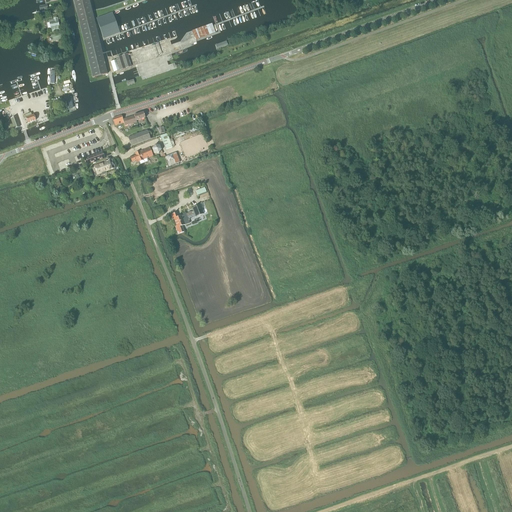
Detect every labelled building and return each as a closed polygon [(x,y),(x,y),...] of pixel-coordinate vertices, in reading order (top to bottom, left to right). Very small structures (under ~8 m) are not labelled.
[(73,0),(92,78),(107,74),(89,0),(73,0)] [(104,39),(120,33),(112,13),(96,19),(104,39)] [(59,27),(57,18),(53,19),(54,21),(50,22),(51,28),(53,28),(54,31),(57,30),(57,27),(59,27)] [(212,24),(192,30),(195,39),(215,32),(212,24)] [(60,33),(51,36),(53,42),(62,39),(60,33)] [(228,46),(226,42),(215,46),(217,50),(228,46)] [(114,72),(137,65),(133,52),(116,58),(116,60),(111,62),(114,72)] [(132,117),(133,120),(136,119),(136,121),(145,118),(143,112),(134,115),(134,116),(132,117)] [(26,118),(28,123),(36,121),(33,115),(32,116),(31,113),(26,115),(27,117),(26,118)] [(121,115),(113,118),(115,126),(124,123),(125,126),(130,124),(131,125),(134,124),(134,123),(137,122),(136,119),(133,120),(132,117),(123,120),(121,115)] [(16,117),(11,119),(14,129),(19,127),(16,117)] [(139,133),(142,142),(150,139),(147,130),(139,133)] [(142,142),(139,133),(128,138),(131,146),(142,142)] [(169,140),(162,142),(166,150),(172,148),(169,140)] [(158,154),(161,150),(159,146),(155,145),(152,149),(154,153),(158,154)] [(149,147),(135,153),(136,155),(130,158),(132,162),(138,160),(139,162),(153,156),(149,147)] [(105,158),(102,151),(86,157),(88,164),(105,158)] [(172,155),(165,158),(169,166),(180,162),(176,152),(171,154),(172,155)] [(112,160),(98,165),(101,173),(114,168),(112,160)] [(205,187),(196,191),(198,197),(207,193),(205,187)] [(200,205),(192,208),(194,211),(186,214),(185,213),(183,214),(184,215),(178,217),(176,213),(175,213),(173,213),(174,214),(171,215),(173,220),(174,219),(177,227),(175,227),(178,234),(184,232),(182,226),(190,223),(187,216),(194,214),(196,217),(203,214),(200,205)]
---
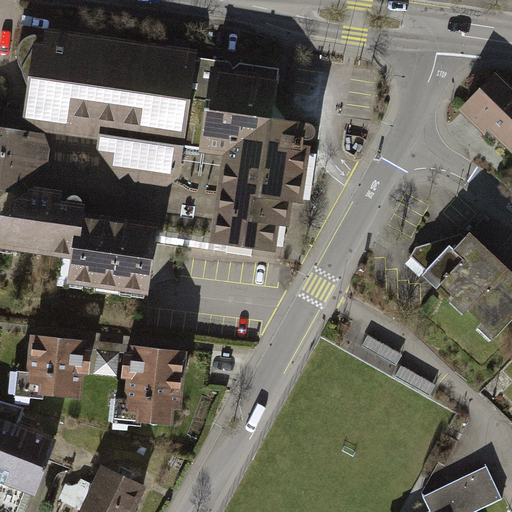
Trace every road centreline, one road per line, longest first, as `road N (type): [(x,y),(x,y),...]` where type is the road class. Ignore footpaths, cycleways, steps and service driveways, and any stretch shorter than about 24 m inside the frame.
==
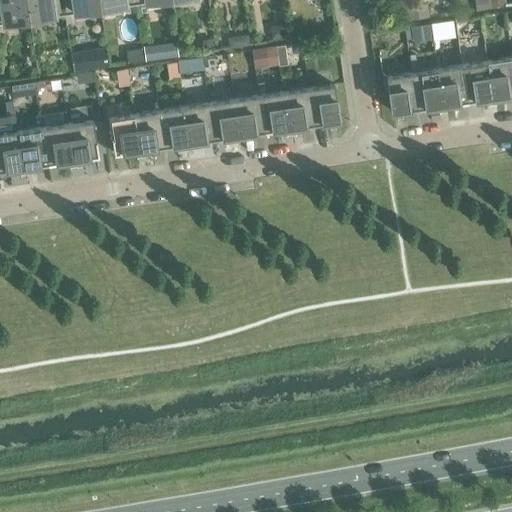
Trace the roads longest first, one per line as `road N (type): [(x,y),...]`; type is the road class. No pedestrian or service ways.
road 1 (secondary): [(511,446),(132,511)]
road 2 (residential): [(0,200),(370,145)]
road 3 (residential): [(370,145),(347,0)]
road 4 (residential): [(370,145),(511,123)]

§ **Work instructions**
Find each line in the data above that contains the string "longest", and copy those lines in full.

§ **Result below**
Trace every road centreline, one road per line, longest first, as `road N (type): [(x,y),(x,y),...]` where type is the road class. Ignore footpaths, cycleways, steps and service driveways, and any stretch shorter than about 24 m inside the frame.
Trace the roads longest first, one per line as `road N (type): [(x,y),...]`; type is the road class. No pedestrian or service ways.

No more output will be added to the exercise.